* start TASK INPUT *

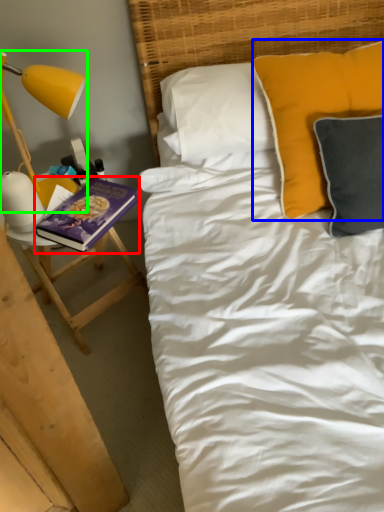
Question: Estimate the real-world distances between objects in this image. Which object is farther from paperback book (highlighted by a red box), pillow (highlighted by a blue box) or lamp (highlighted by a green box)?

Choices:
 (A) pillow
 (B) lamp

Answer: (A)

* end TASK INPUT *
* start TASK INPUT *

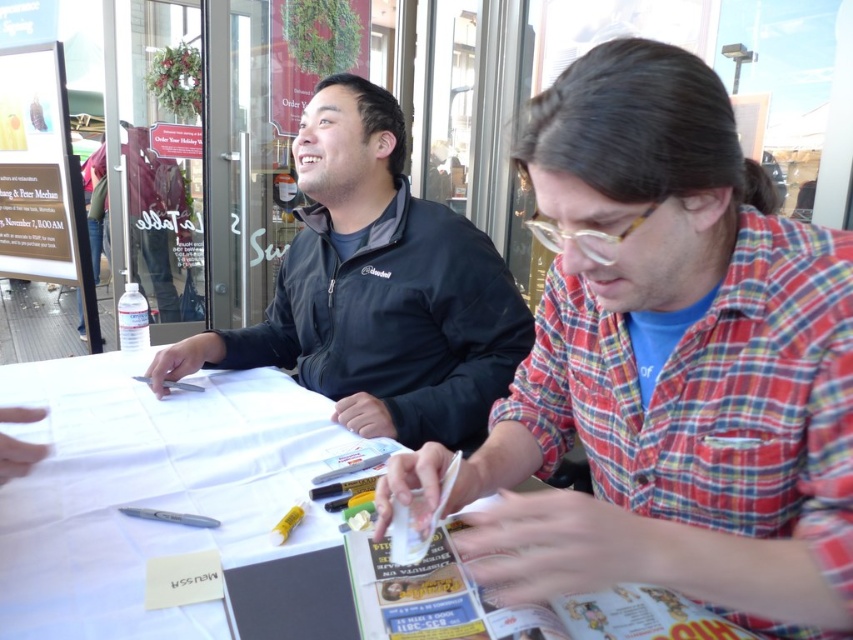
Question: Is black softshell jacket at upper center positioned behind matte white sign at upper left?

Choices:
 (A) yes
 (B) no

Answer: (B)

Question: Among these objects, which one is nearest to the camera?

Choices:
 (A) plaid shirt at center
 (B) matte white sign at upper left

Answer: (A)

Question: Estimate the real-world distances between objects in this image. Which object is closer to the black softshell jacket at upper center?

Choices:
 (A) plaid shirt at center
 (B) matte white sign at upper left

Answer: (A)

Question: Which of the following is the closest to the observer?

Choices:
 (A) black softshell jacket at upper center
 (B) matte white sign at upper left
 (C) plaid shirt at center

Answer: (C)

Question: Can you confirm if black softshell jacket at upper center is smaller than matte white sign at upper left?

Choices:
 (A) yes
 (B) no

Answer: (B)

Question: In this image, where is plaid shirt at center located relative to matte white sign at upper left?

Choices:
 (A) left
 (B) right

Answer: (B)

* end TASK INPUT *

* [AIM OF THE EXERCISE]:
Report every line of the entries above that contains the word "pillow", copying each such line in full. The match is case-sensitive.

* [TASK ANSWER]:
Question: Estimate the real-world distances between objects in this image. Which object is farther from paperback book (highlighted by a red box), pillow (highlighted by a blue box) or lamp (highlighted by a green box)?
 (A) pillow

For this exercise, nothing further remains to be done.